- **EXCERPTED RECORDS**
-*-

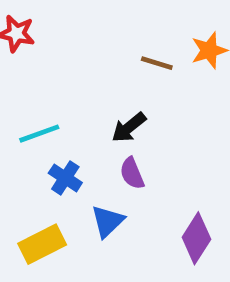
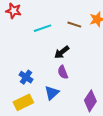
cyan line: (39, 134) -> (42, 28), moved
blue cross: (65, 178) -> (26, 77), moved

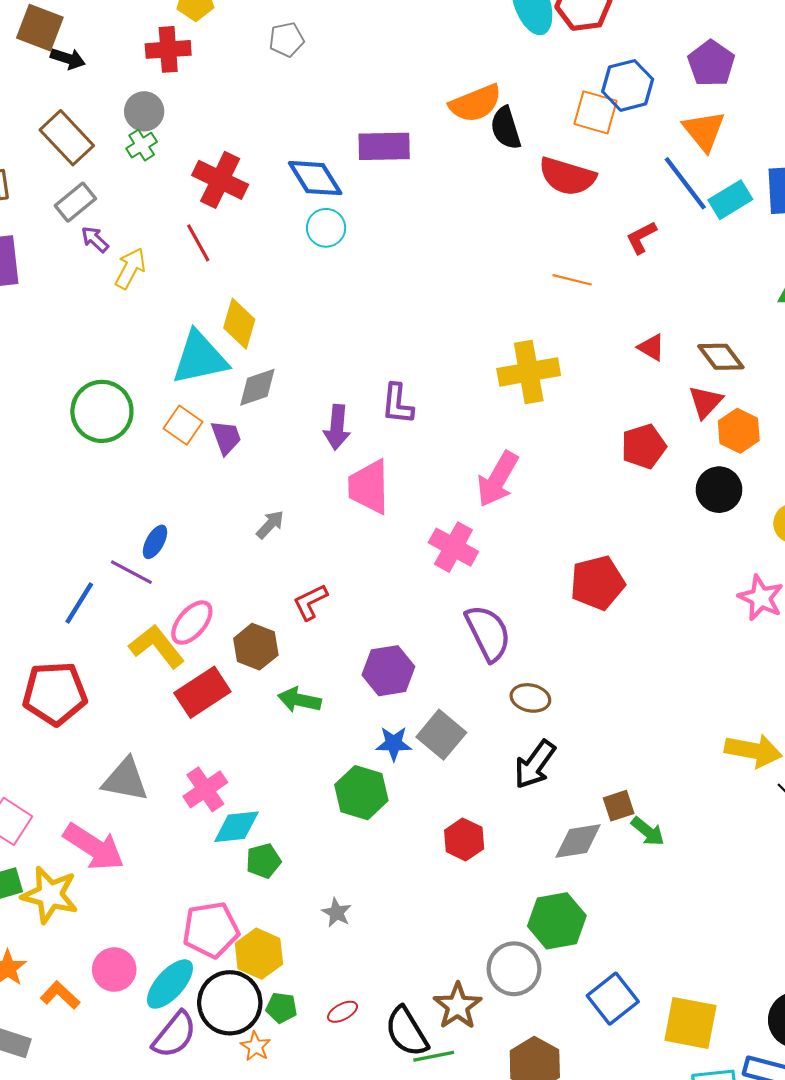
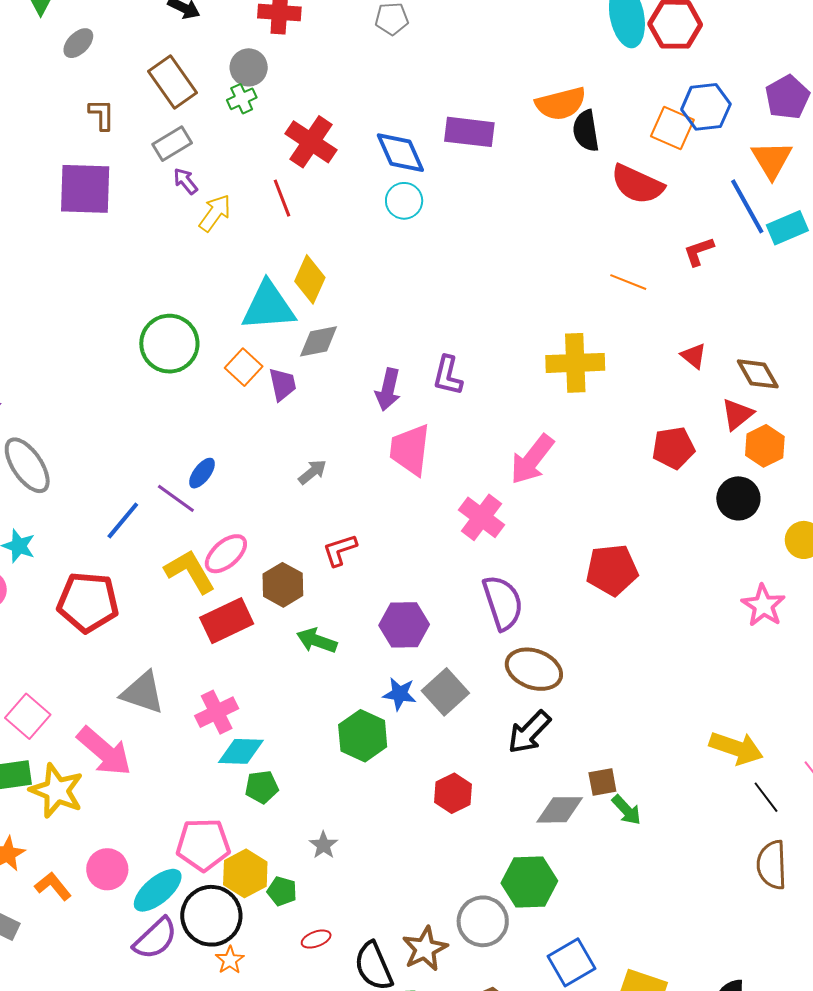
brown ellipse: (530, 698) -> (534, 669), size x1.5
green pentagon: (281, 1008) -> (282, 891), moved

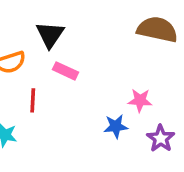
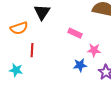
pink rectangle: (66, 71) -> (75, 33), moved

-*-

- **WHAT YOU WILL DO**
Each line above is to be copied verbatim. Drop any image from the copy.

- **EXPECTED ANSWER**
cyan line: (39, 134) -> (42, 28), moved
blue cross: (65, 178) -> (26, 77), moved

brown ellipse: (530, 698) -> (534, 669), size x1.5
green pentagon: (281, 1008) -> (282, 891), moved

pink rectangle: (66, 71) -> (75, 33), moved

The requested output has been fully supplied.